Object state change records
»»

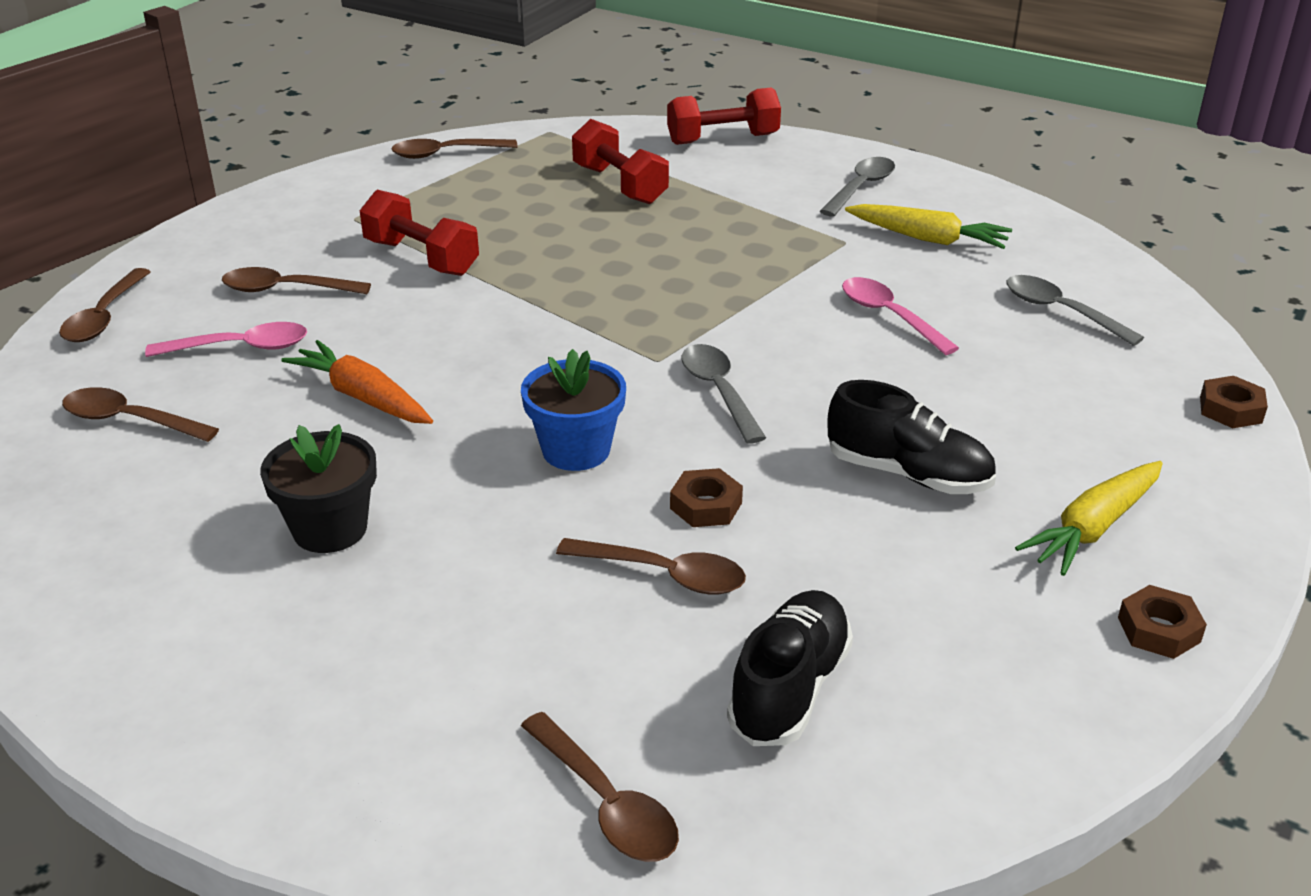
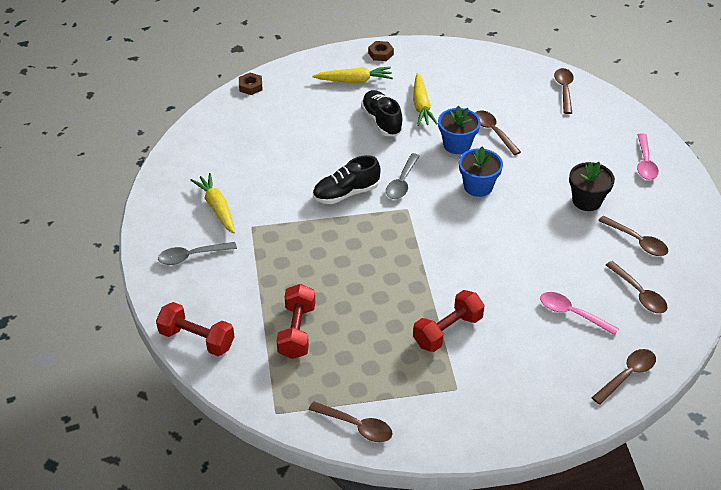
camera: 140 degrees left, 10 degrees up
(285, 289) = (529, 345): brown spoon -> brown spoon (637, 241)
(363, 397) = (537, 254): orange carrot -> none
(421, 258) = (447, 331): red dumbbell -> red dumbbell turned 60 degrees clockwise
(706, 505) = (457, 145): brown nut -> blue flower pot
(789, 689) = (492, 89): black shoe -> black shoe (346, 193)
(883, 550) = (421, 106): none -> yellow carrot
(889, 316) = (295, 179): pink spoon -> pink spoon (645, 163)
(1060, 311) = (232, 146): grey spoon -> none

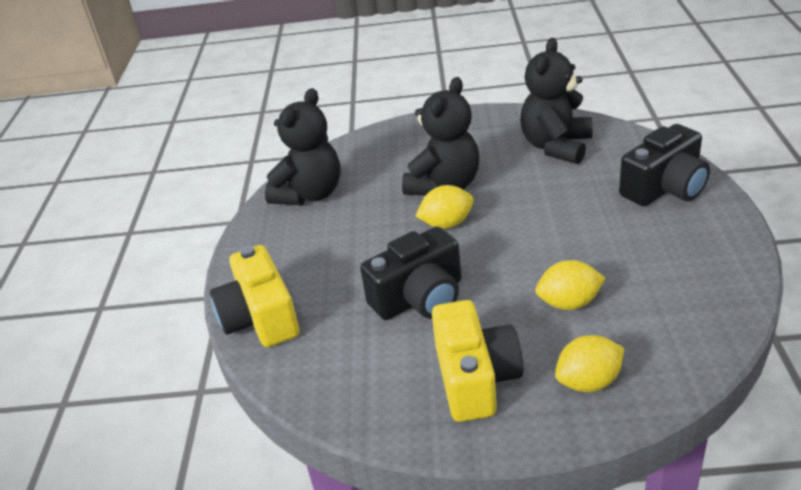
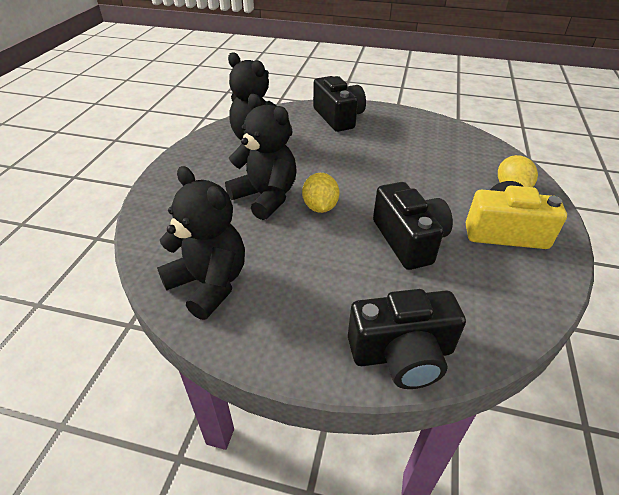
camera: 80 degrees left, 5 degrees up
(260, 318) = (402, 354): yellow camera -> black camera
(569, 303) = (437, 177): yellow lemon -> none

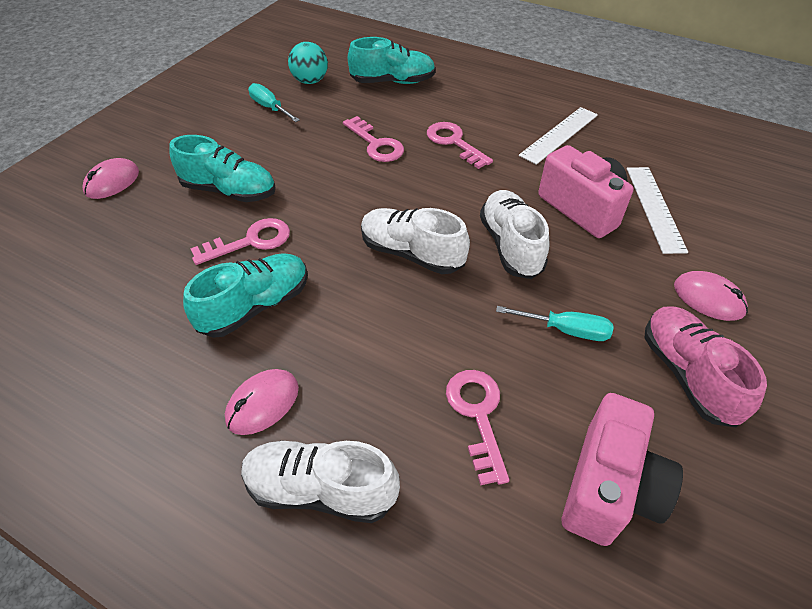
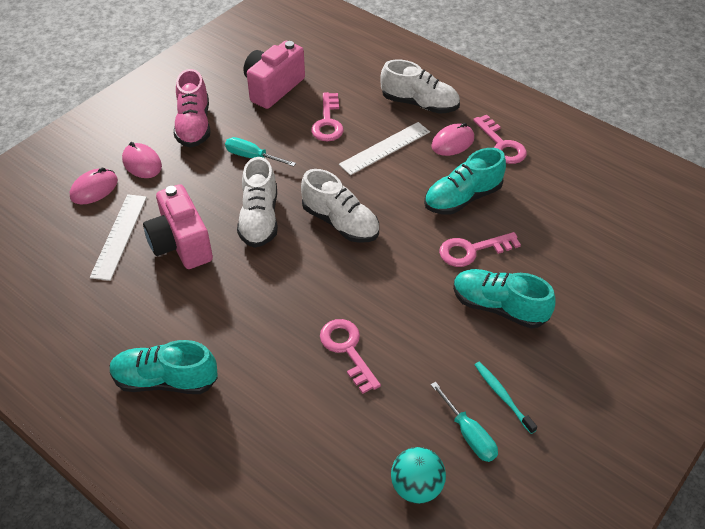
camera: 170 degrees left, 0 degrees up
(112, 182) = (620, 335): pink mouse -> pink mouse (94, 189)
(239, 130) = (502, 396): none -> turquoise toothbrush
(393, 82) = (303, 466): turquoise shoe -> turquoise shoe (165, 380)
(454, 142) = (263, 340): pink key -> pink key (501, 145)
(559, 135) = (145, 335): white ruler -> white ruler (385, 148)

««

» Instructions for the task
Could you reproduce, exactly as written, the lines running from the one with "(393, 82) = (303, 466): turquoise" to the end of the entries above?

» Solution to this problem
(393, 82) = (303, 466): turquoise shoe -> turquoise shoe (165, 380)
(454, 142) = (263, 340): pink key -> pink key (501, 145)
(559, 135) = (145, 335): white ruler -> white ruler (385, 148)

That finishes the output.